- **EXERCISE DESCRIPTION**: Read through the entries below and copy each line where "AGND" turns up.

- **THE DATA**:
____

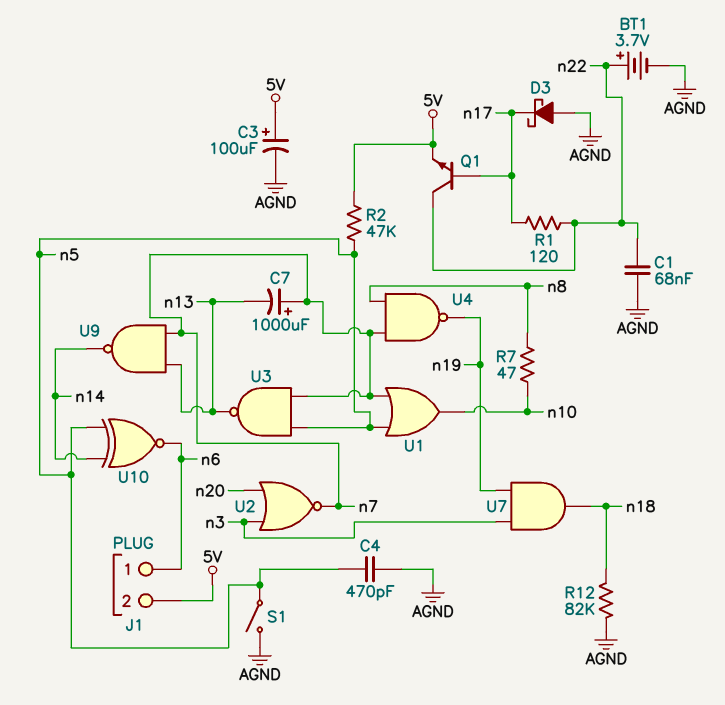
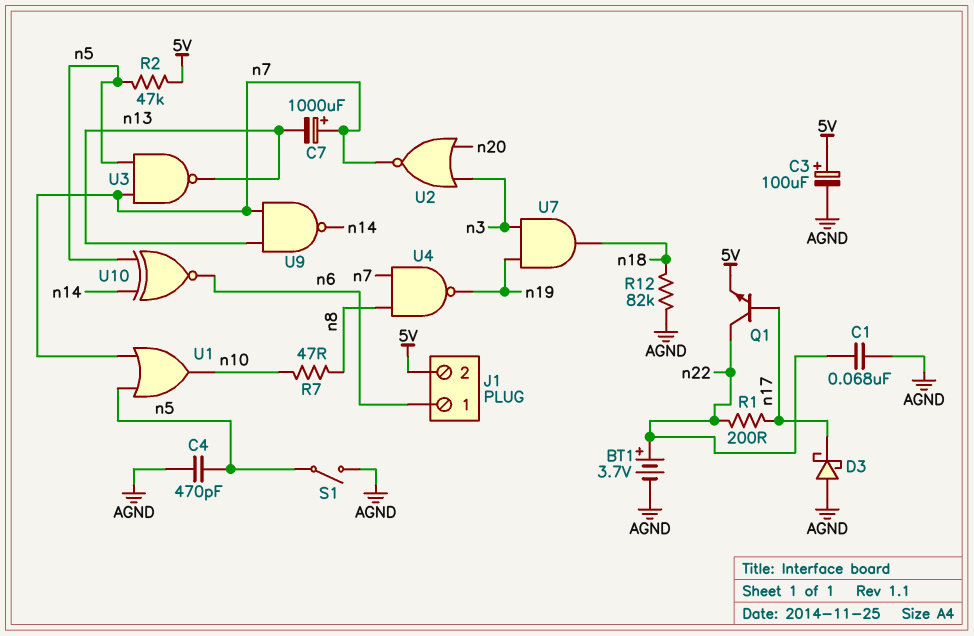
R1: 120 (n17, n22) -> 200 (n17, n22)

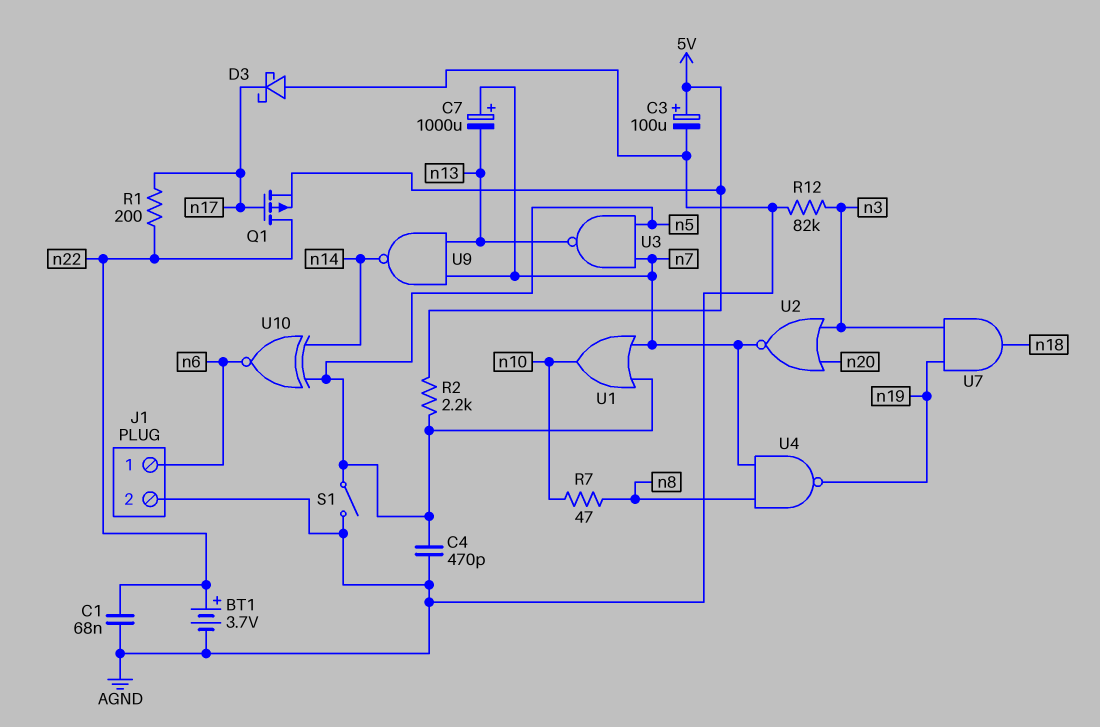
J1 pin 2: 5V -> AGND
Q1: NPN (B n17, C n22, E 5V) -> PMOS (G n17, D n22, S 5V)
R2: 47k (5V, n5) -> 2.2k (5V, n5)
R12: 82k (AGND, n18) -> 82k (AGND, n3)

____

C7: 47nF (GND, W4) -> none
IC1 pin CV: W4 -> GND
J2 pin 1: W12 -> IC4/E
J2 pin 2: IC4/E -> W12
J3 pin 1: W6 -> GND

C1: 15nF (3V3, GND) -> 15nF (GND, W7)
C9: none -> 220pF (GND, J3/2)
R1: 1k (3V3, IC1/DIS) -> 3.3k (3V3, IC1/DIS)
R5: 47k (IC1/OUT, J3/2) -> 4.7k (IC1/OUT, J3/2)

____

- **FINAL ANSWER**:
J1 pin 2: 5V -> AGND
R12: 82k (AGND, n18) -> 82k (AGND, n3)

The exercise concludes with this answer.